Collected data

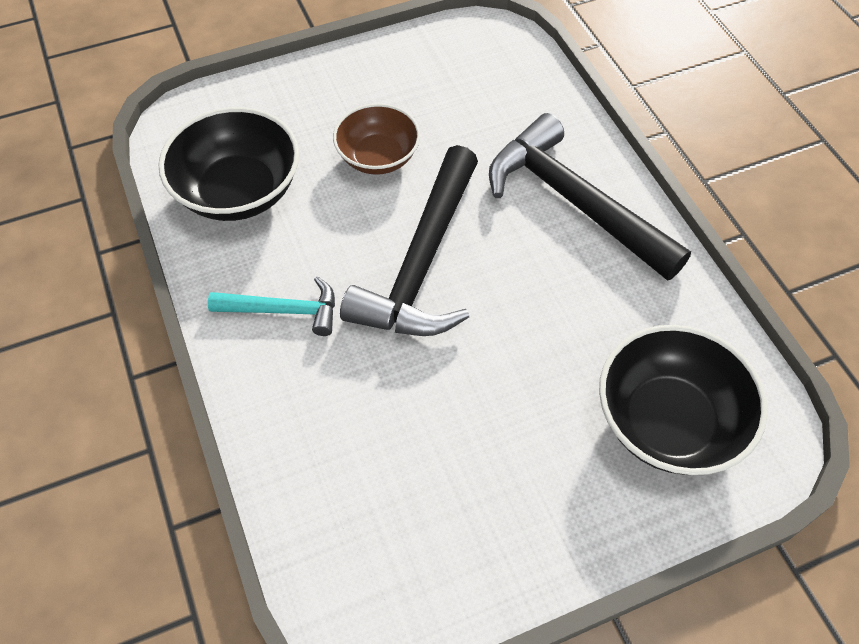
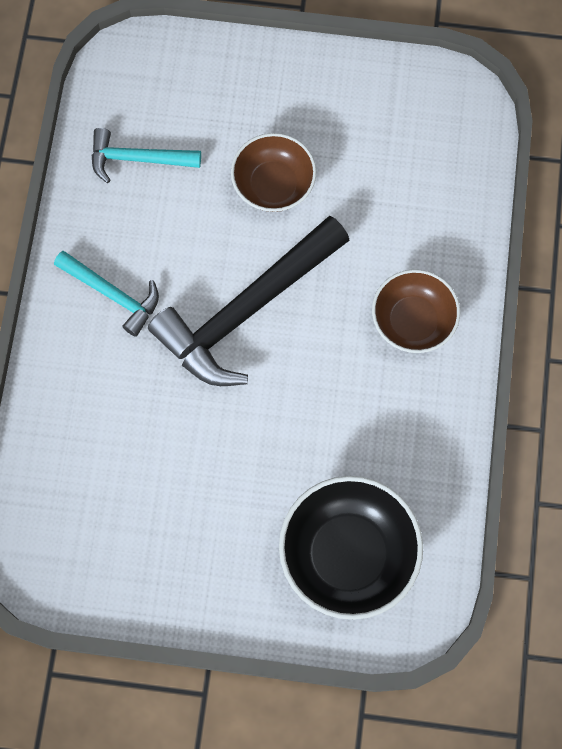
camera: 30 degrees right, 15 degrees up
(239, 191) = (138, 159): black bowl -> turquoise hammer
(574, 202) = (413, 321): black hammer -> brown bowl

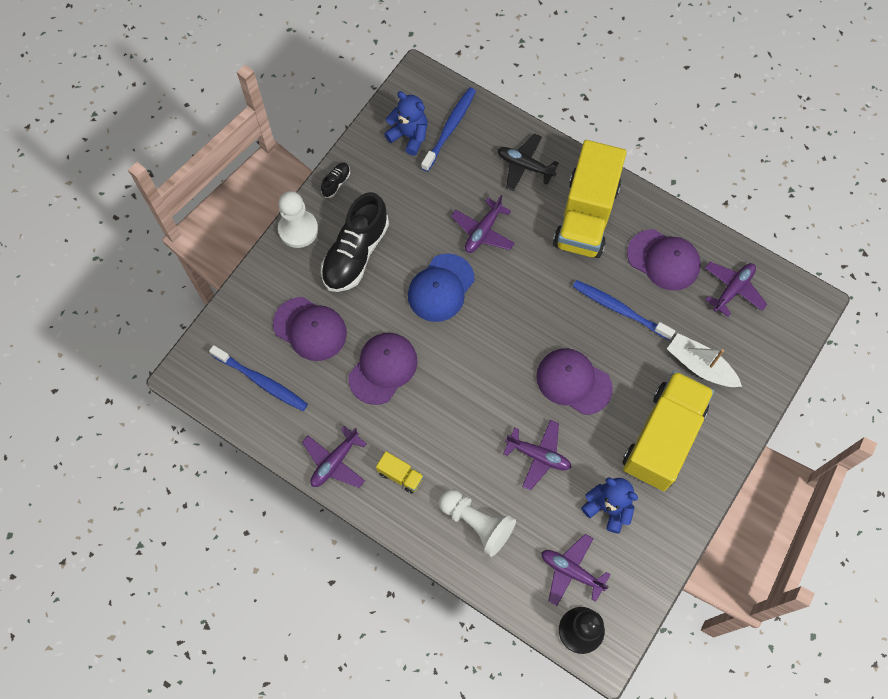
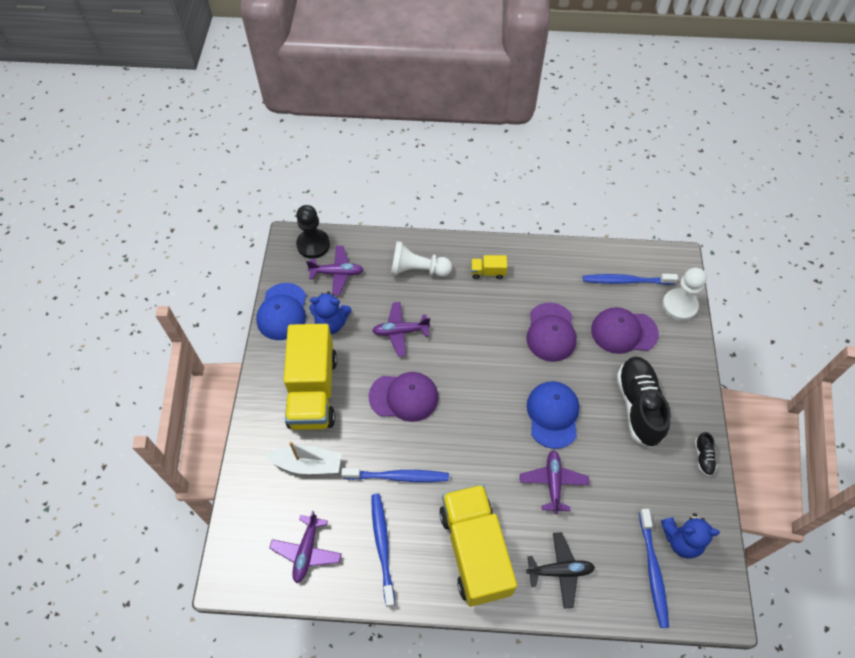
camera: 150 degrees right, 10 degrees down
(298, 229) = (697, 400): white pawn -> white pawn (679, 305)
(334, 462) = (537, 258): purple plane -> none
(657, 553) = (282, 312): none -> blue cap
(663, 260) = (382, 545): purple cap -> blue toothbrush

> YOUR ASSIGNMENT:
Repeat the records in full, exactly as they appear, but with the pictures removed.

> EXERCISE ANSWER:
camera: 30 degrees right, 15 degrees up
(239, 191) = (138, 159): black bowl -> turquoise hammer
(574, 202) = (413, 321): black hammer -> brown bowl

camera: 150 degrees right, 10 degrees down
(298, 229) = (697, 400): white pawn -> white pawn (679, 305)
(334, 462) = (537, 258): purple plane -> none
(657, 553) = (282, 312): none -> blue cap
(663, 260) = (382, 545): purple cap -> blue toothbrush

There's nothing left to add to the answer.